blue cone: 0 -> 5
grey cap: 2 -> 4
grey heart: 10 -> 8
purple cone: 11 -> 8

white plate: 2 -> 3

☆ ☆ ☆ ☆

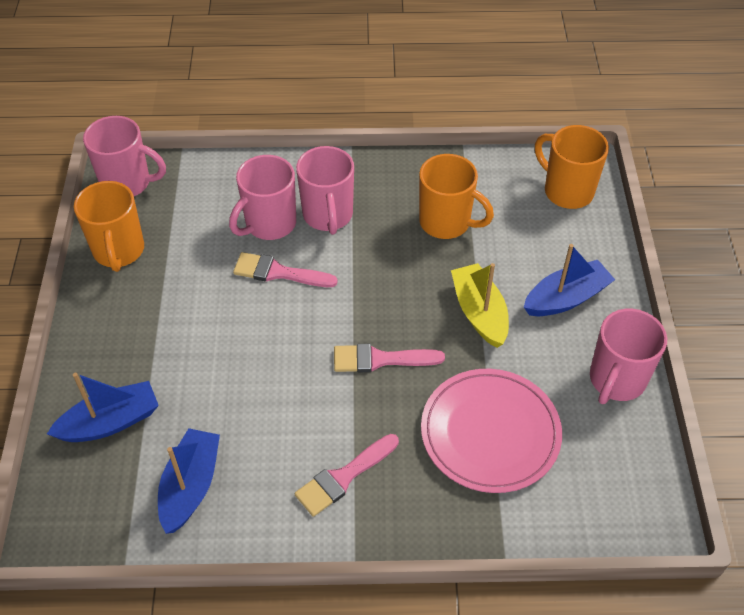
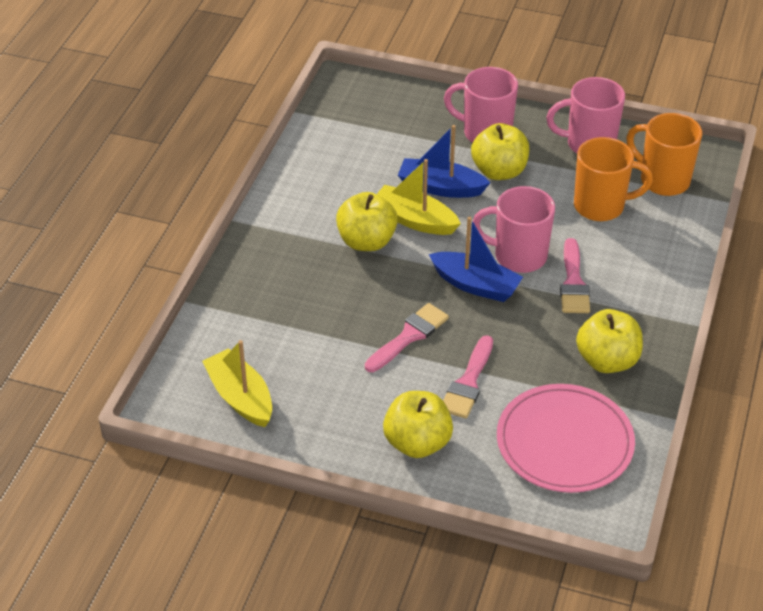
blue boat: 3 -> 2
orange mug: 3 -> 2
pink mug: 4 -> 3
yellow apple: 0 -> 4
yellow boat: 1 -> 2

☆ ☆ ☆ ☆

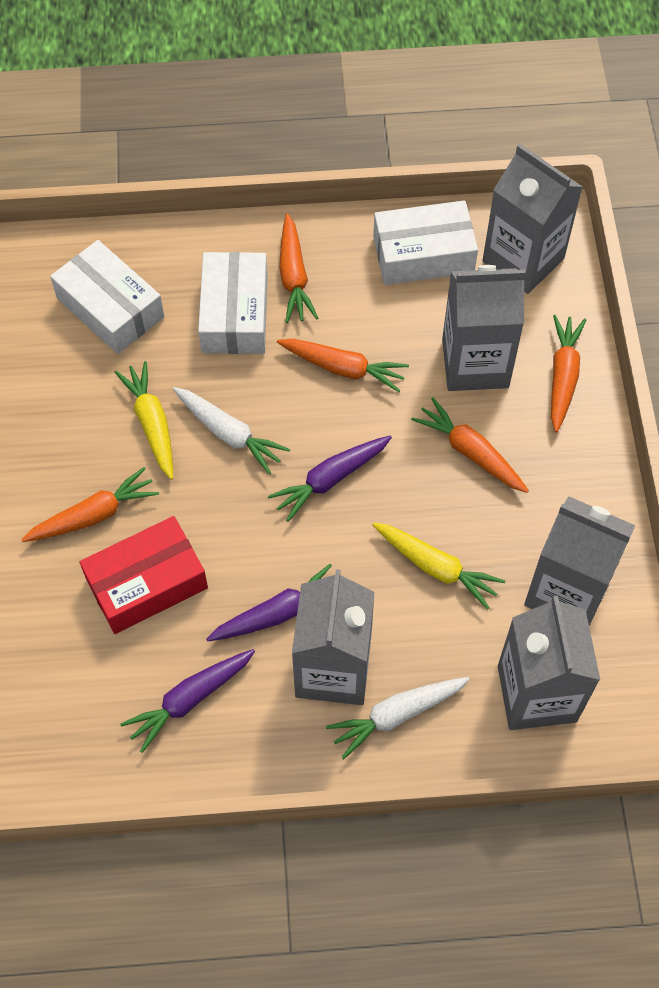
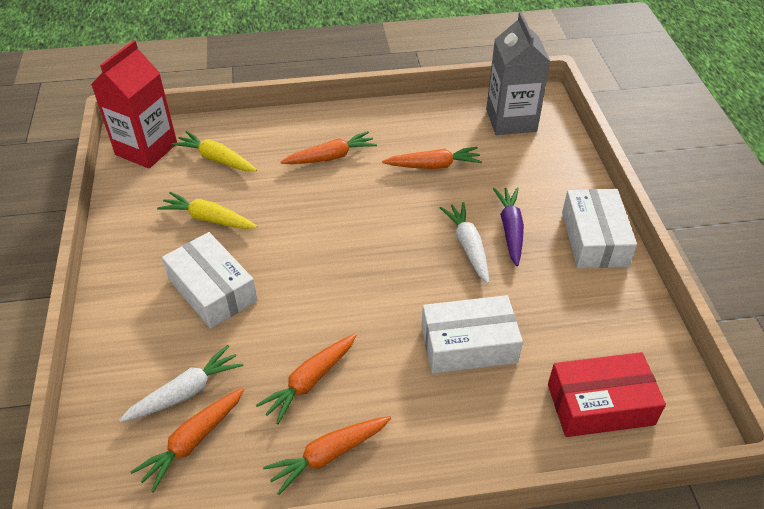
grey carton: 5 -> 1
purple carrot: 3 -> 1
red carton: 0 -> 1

☆ ☆ ☆ ☆

-- Exercise prompt --
Above are the records. Print exactly, and only, the lines from the line with "blue cone: 0 -> 5" to the line with "white plate: 2 -> 3", both inclusive.

-- Solution --
blue cone: 0 -> 5
grey cap: 2 -> 4
grey heart: 10 -> 8
purple cone: 11 -> 8

white plate: 2 -> 3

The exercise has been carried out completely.